Records supplied START

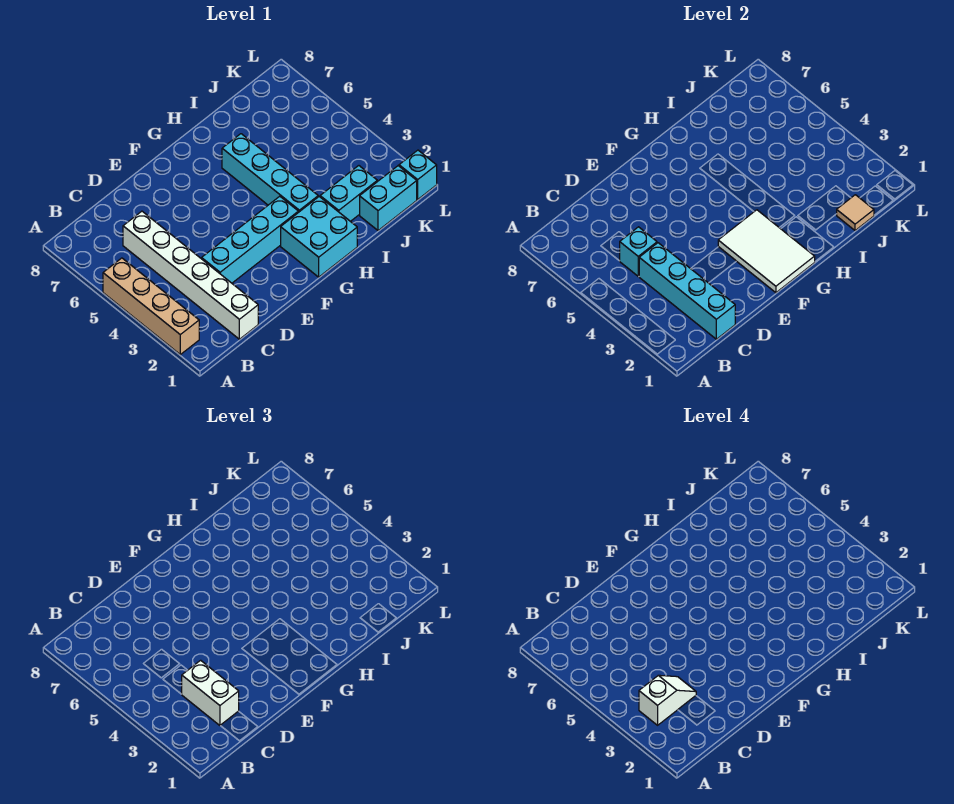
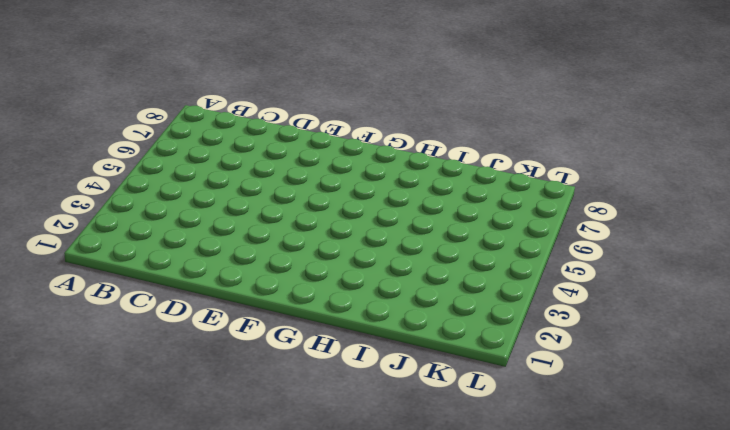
none -> tan brick A2:A5 level 1
none -> white brick C1:C6 level 1
none -> cyan brick D3:G3 level 1

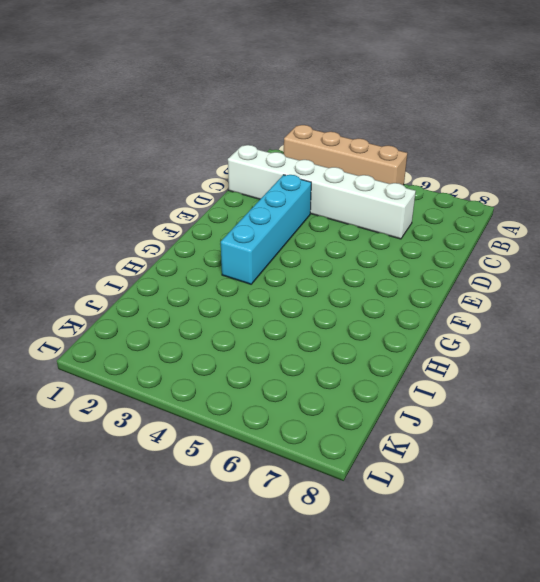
none -> cyan brick G1:H2 level 1
none -> cyan brick H3:H6 level 1
none -> cyan brick I2:J2 level 1

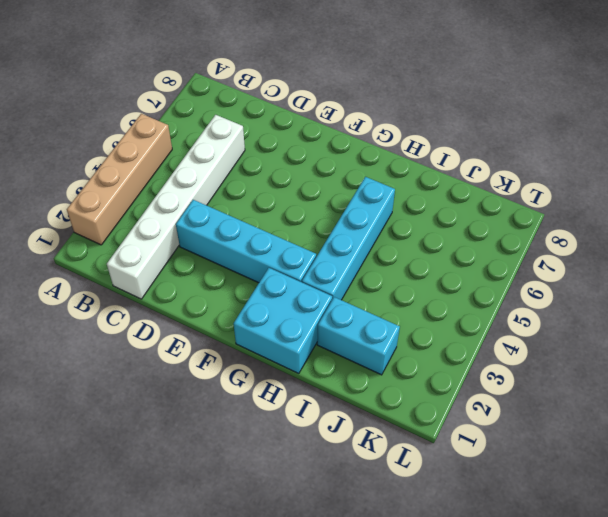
none -> cyan brick J1:K1 level 1
none -> cyan brick L1 level 1
none -> cyan brick C1:C4 level 2

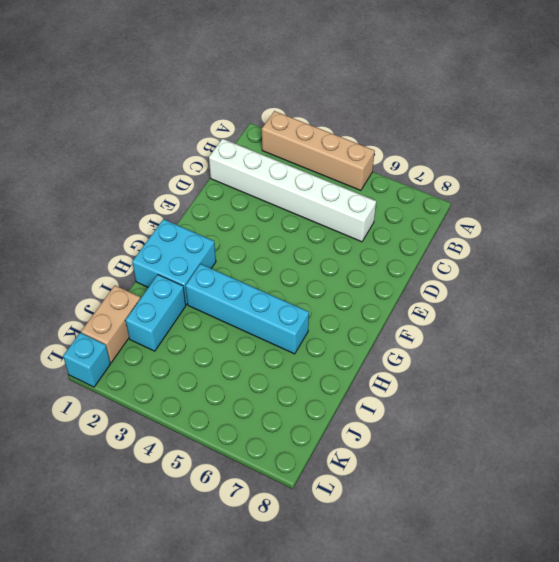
tan brick J1:K1 level 1 -> cyan brick J1:K1 level 1
none -> cyan brick D3:G3 level 1
none -> cyan brick C1:C4 level 2
none -> cyan brick C5 level 2

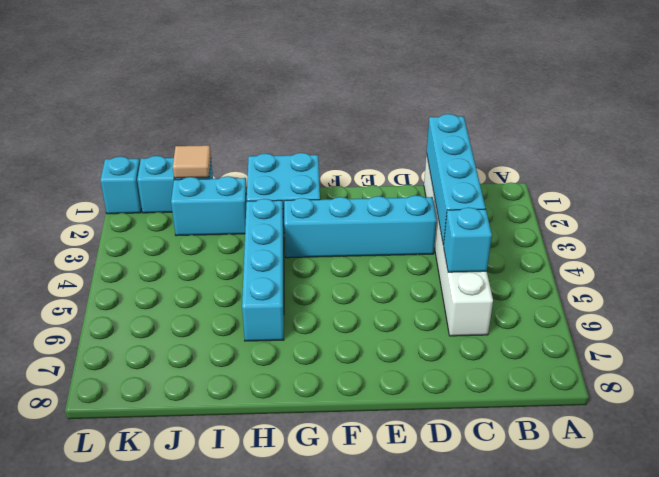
none -> tan brick A2:A5 level 1
none -> white tile F1:G3 level 2
none -> white brick C2:C3 level 3

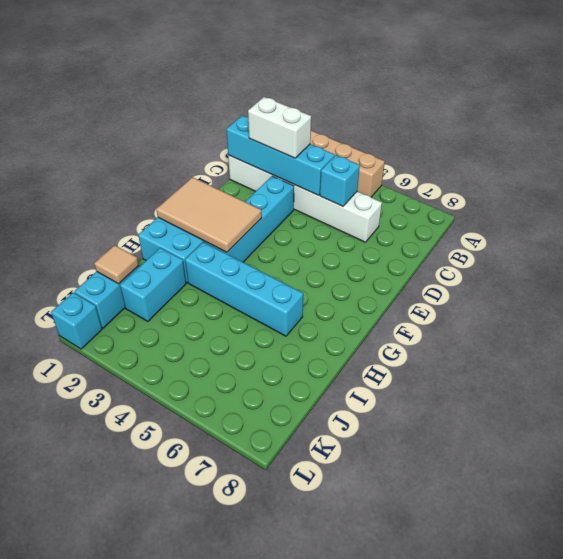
tan tile F1:G3 level 2 -> white tile F1:G3 level 2
none -> white slope B3:C3 level 4 top B

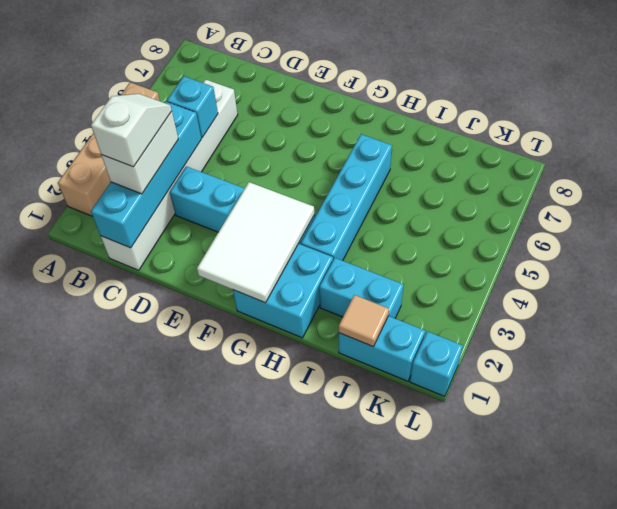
white slope C2:C3 level 4 top 2 -> white slope B3:C3 level 4 top B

Records supplied END

* **Directions for this task**
Please retype the material in full, exactly as it reads, apart from the images.

* **Task solution**
none -> tan brick A2:A5 level 1
none -> white brick C1:C6 level 1
none -> cyan brick D3:G3 level 1

none -> cyan brick G1:H2 level 1
none -> cyan brick H3:H6 level 1
none -> cyan brick I2:J2 level 1

none -> cyan brick J1:K1 level 1
none -> cyan brick L1 level 1
none -> cyan brick C1:C4 level 2

tan brick J1:K1 level 1 -> cyan brick J1:K1 level 1
none -> cyan brick D3:G3 level 1
none -> cyan brick C1:C4 level 2
none -> cyan brick C5 level 2

none -> tan brick A2:A5 level 1
none -> white tile F1:G3 level 2
none -> white brick C2:C3 level 3

tan tile F1:G3 level 2 -> white tile F1:G3 level 2
none -> white slope B3:C3 level 4 top B

white slope C2:C3 level 4 top 2 -> white slope B3:C3 level 4 top B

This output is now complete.